◆ Source data ◆

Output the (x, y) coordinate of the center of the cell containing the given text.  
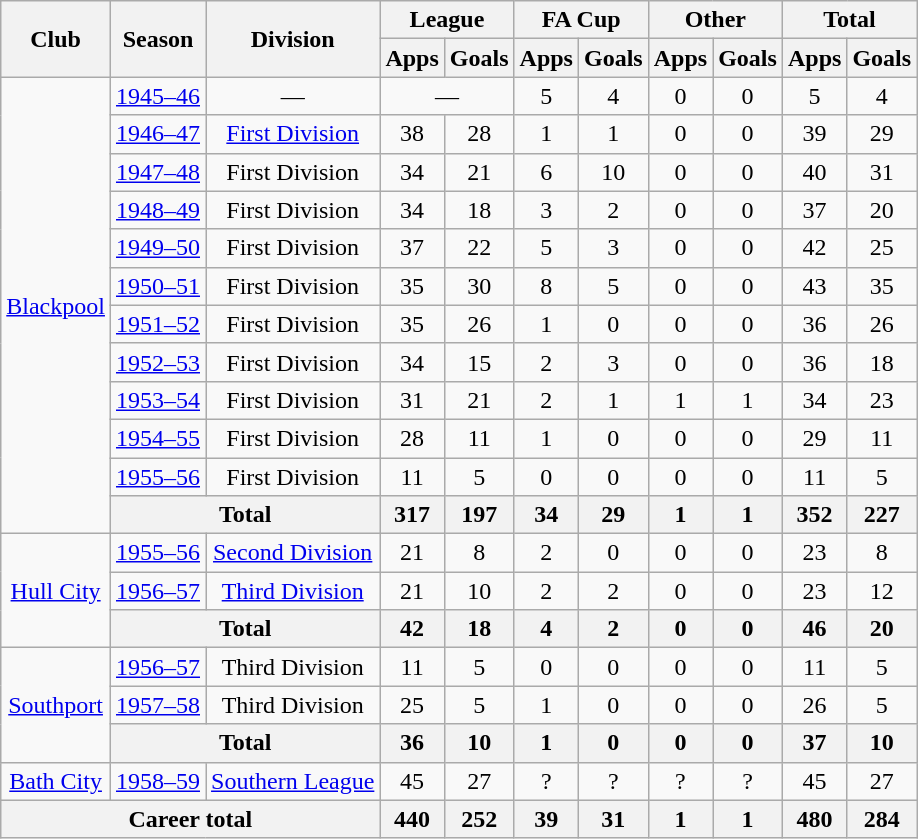
22 (479, 248)
1950–51 (158, 286)
1945–46 (158, 96)
Club (56, 39)
1946–47 (158, 134)
1953–54 (158, 400)
46 (814, 629)
1949–50 (158, 248)
FA Cup (581, 20)
Other (715, 20)
Division (293, 39)
1947–48 (158, 172)
1957–58 (158, 705)
Southport (56, 705)
12 (882, 591)
15 (479, 362)
317 (412, 515)
480 (814, 819)
284 (882, 819)
197 (479, 515)
43 (814, 286)
38 (412, 134)
40 (814, 172)
Southern League (293, 781)
Season (158, 39)
1951–52 (158, 324)
30 (479, 286)
352 (814, 515)
6 (546, 172)
Second Division (293, 553)
Career total (190, 819)
League (447, 20)
252 (479, 819)
227 (882, 515)
440 (412, 819)
1954–55 (158, 438)
Hull City (56, 591)
1958–59 (158, 781)
1952–53 (158, 362)
Bath City (56, 781)
1948–49 (158, 210)
Blackpool (56, 306)
Detect which cell encompasses the target text, then output its (X, Y) center coordinate. 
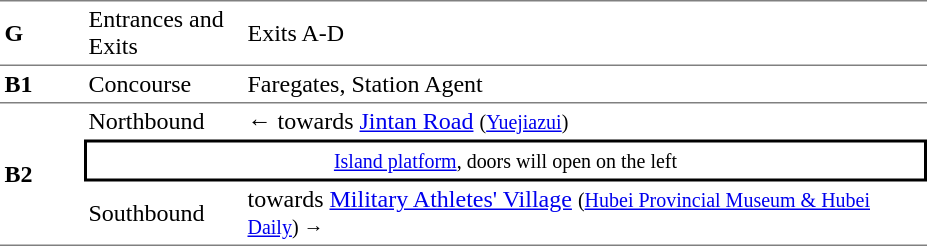
Southbound (164, 214)
Exits A-D (585, 32)
Entrances and Exits (164, 32)
towards Military Athletes' Village (Hubei Provincial Museum & Hubei Daily) → (585, 214)
B1 (42, 84)
Northbound (164, 122)
G (42, 32)
← towards Jintan Road (Yuejiazui) (585, 122)
Concourse (164, 84)
Faregates, Station Agent (585, 84)
B2 (42, 175)
Island platform, doors will open on the left (506, 161)
Return the (X, Y) coordinate for the center point of the cell that contains the specified text.  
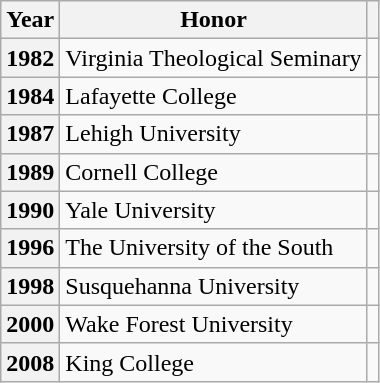
1996 (30, 248)
Lafayette College (214, 96)
Cornell College (214, 172)
Yale University (214, 210)
Wake Forest University (214, 324)
King College (214, 362)
Susquehanna University (214, 286)
2008 (30, 362)
1982 (30, 58)
1989 (30, 172)
The University of the South (214, 248)
Year (30, 20)
Virginia Theological Seminary (214, 58)
Honor (214, 20)
1984 (30, 96)
Lehigh University (214, 134)
1987 (30, 134)
1990 (30, 210)
1998 (30, 286)
2000 (30, 324)
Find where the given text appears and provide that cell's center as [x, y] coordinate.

◆ Task details ◆
Rewrite the material starting at the line containing "Southbound (164, 214)" and ending at the line containing "Concourse (164, 84)", replacing "towards" with "toward" and keeping everything else the same. Give only those lines.

◆ Task result ◆
Southbound (164, 214)
Exits A-D (585, 32)
Entrances and Exits (164, 32)
toward Military Athletes' Village (Hubei Provincial Museum & Hubei Daily) → (585, 214)
B1 (42, 84)
Northbound (164, 122)
G (42, 32)
← toward Jintan Road (Yuejiazui) (585, 122)
Concourse (164, 84)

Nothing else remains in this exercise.